■ EXERCISE AIM: Using the listing below, say how many lines have the string "move" in them, giving the number alone.

Segment Open

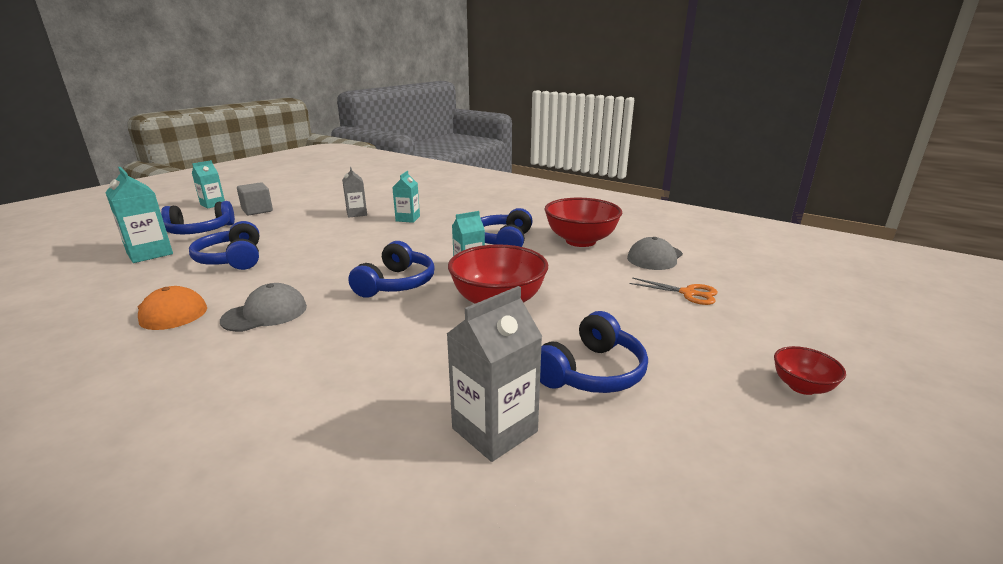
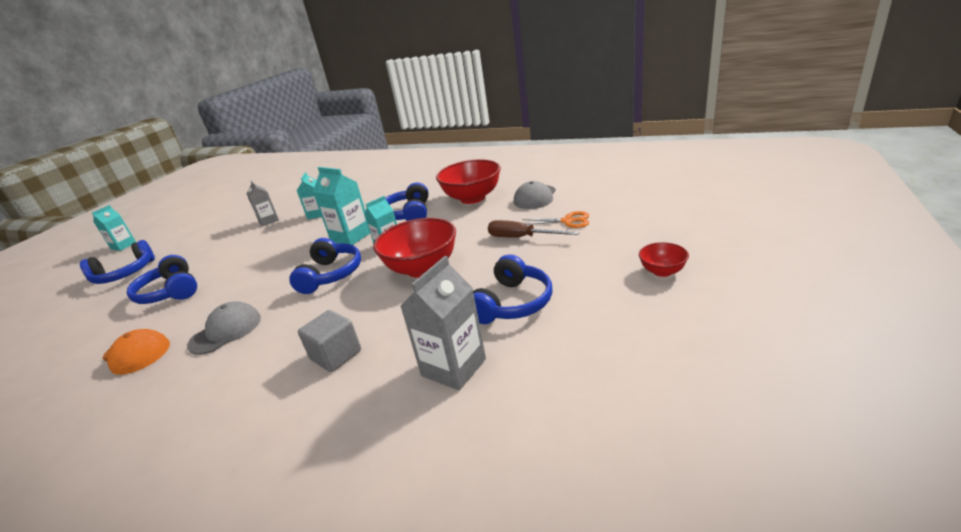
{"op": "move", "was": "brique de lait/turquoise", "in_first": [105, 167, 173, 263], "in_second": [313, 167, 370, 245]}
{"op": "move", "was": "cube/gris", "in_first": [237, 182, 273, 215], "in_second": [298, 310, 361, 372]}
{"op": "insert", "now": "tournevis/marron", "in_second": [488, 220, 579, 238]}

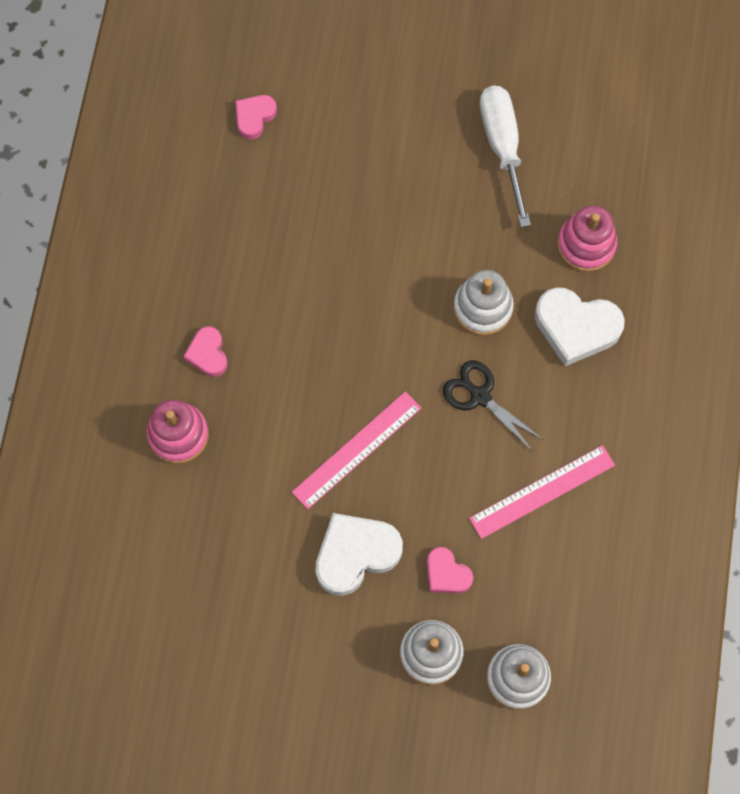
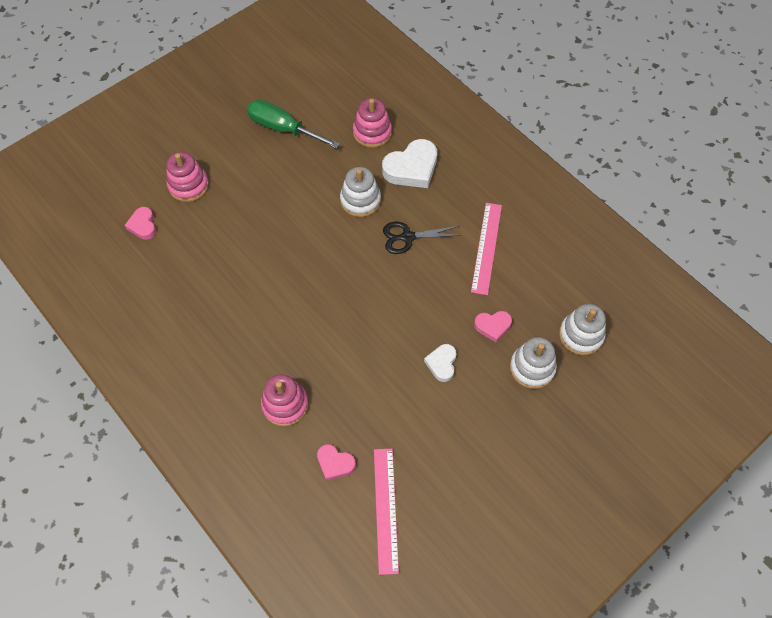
{"op": "recolor", "was": "tournevis/blanc", "now": "tournevis/vert", "in_first": [480, 85, 531, 227], "in_second": [247, 100, 340, 149]}
{"op": "move", "was": "cœur/rose", "in_first": [183, 326, 227, 377], "in_second": [317, 444, 356, 481]}
{"op": "move", "was": "règle/rose", "in_first": [292, 392, 421, 509], "in_second": [374, 449, 399, 575]}
{"op": "resize", "was": "cœur/blanc", "in_first": [316, 513, 403, 596], "in_second": [424, 344, 457, 382], "ratio": 0.56}
{"op": "insert", "now": "jouet à empiler/rose", "in_second": [167, 152, 209, 202]}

Segment Closed

■ ANSWER FOR THIS EXERCISE: 4